▶ _Data for review_
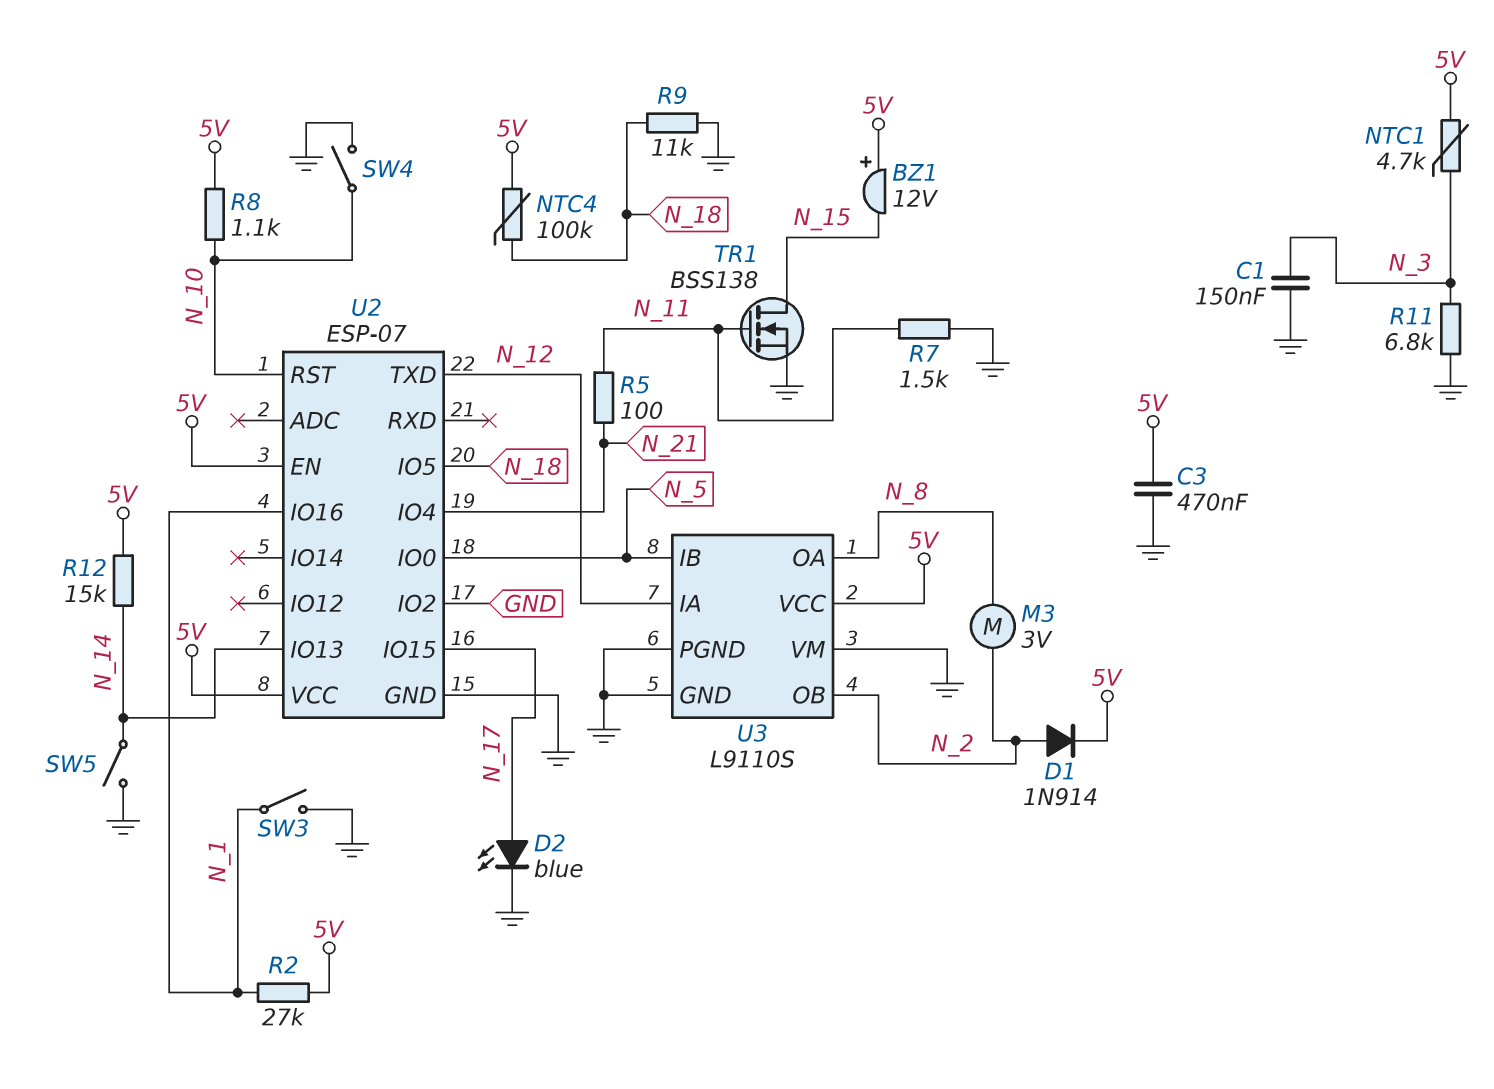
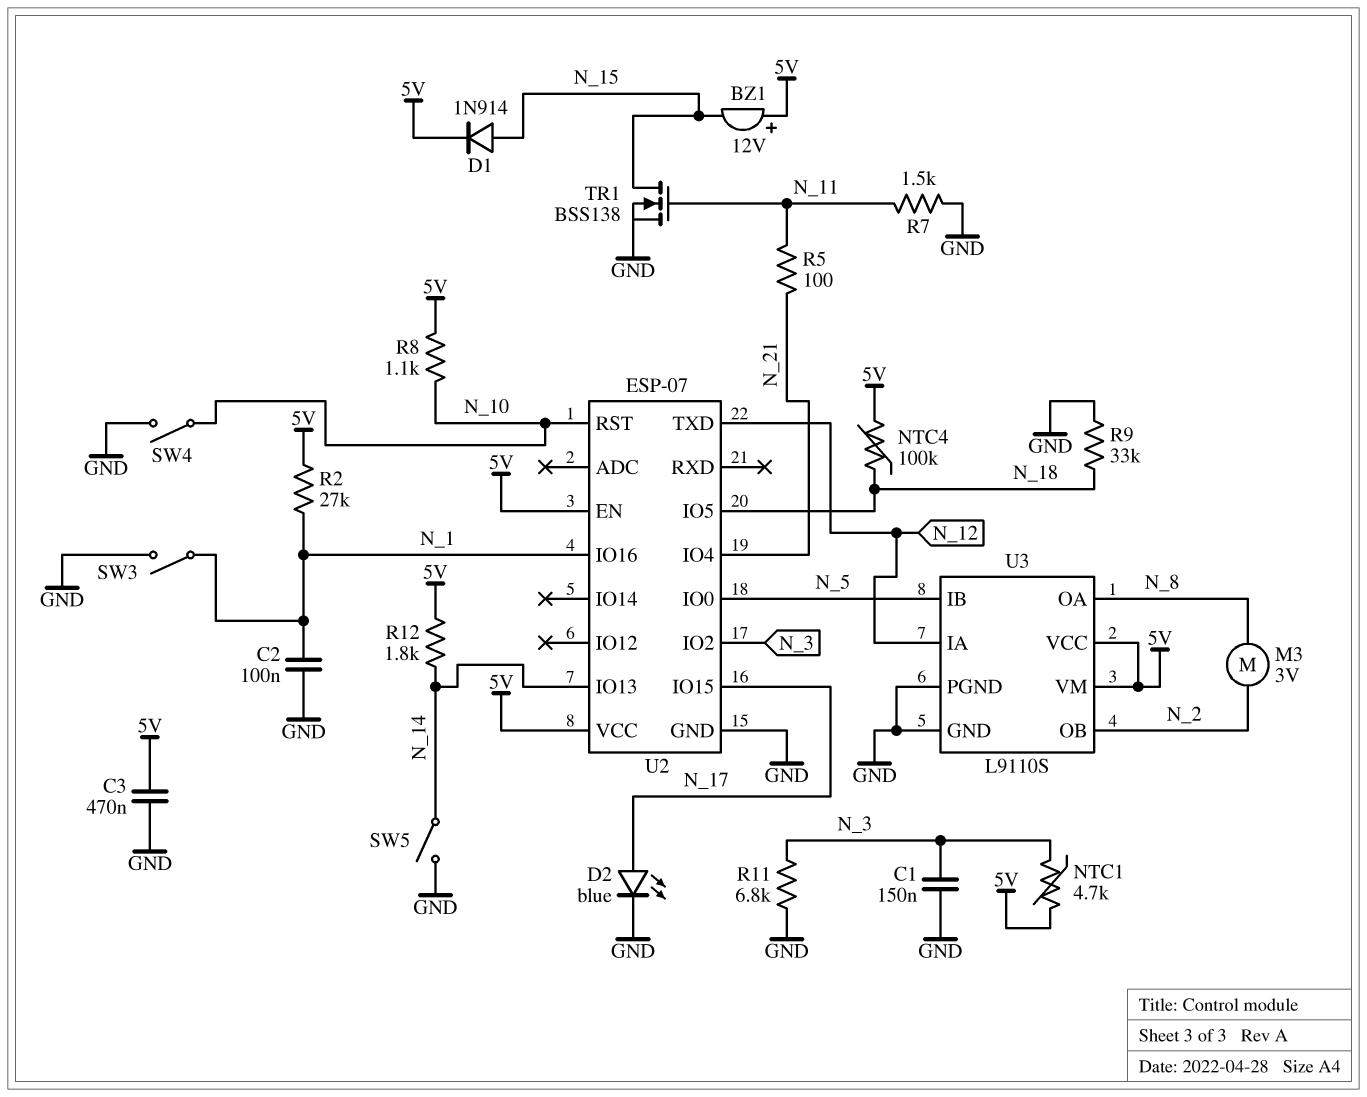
C2: none -> 100nF (GND, N_1)
D1: diode 1N914 (A N_2, K 5V) -> diode 1N914 (A N_15, K 5V)
R9: 11k (GND, N_18) -> 33k (GND, N_18)
R12: 15k (5V, N_14) -> 1.8k (5V, N_14)
U2 pin IO2: GND -> N_3
U3 pin VM: GND -> 5V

▶ _Brief_
Full copy, no pictures: write out each line of the data exactly as it stands.

▶ _Answer to the problem_
C2: none -> 100nF (GND, N_1)
D1: diode 1N914 (A N_2, K 5V) -> diode 1N914 (A N_15, K 5V)
R9: 11k (GND, N_18) -> 33k (GND, N_18)
R12: 15k (5V, N_14) -> 1.8k (5V, N_14)
U2 pin IO2: GND -> N_3
U3 pin VM: GND -> 5V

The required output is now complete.